### Data provided
▬▬▬▬▬▬▬▬▬▬

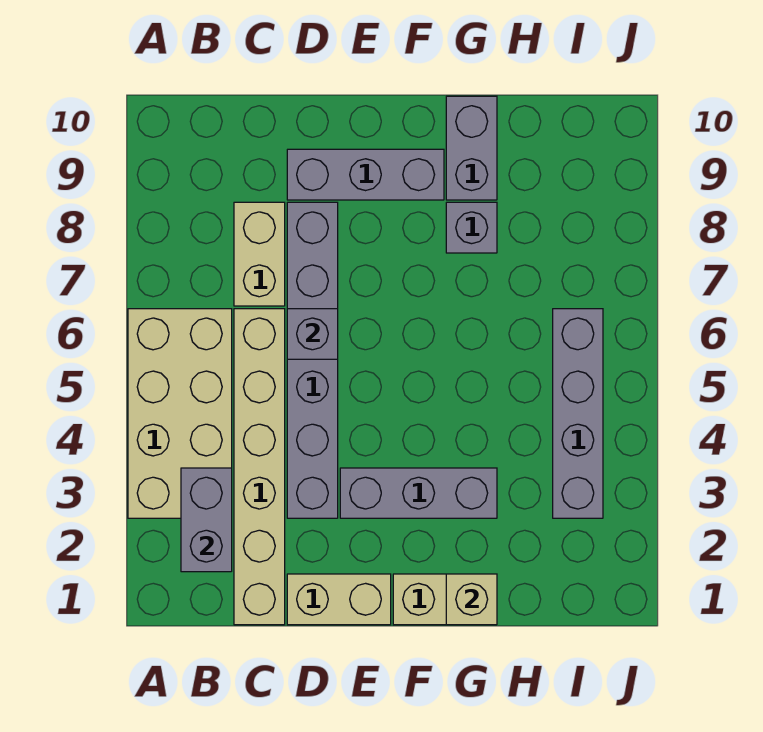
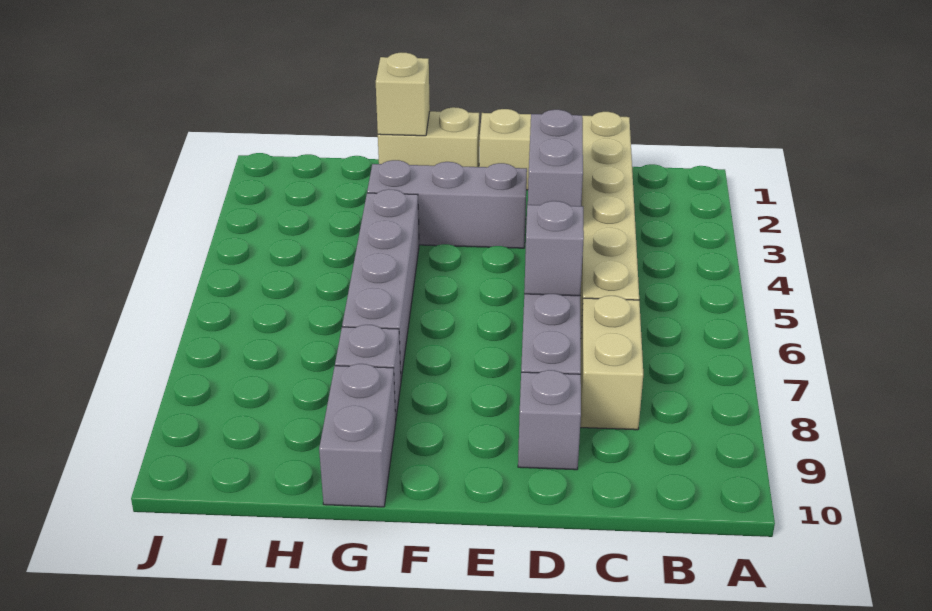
tan brick A3:B6 level 1 -> none
grey brick B2:B3 level 2 -> grey brick D3:D4 level 2
grey brick D9:F9 level 1 -> grey brick D9 level 1
grey brick I3:I6 level 1 -> grey brick G4:G7 level 1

▬▬▬▬▬▬▬▬▬▬

### What is expected
Copy exactly the lines that run from the one with "grey brick B2:B3" to the last line of the material, including both.

### Response to the exercise
grey brick B2:B3 level 2 -> grey brick D3:D4 level 2
grey brick D9:F9 level 1 -> grey brick D9 level 1
grey brick I3:I6 level 1 -> grey brick G4:G7 level 1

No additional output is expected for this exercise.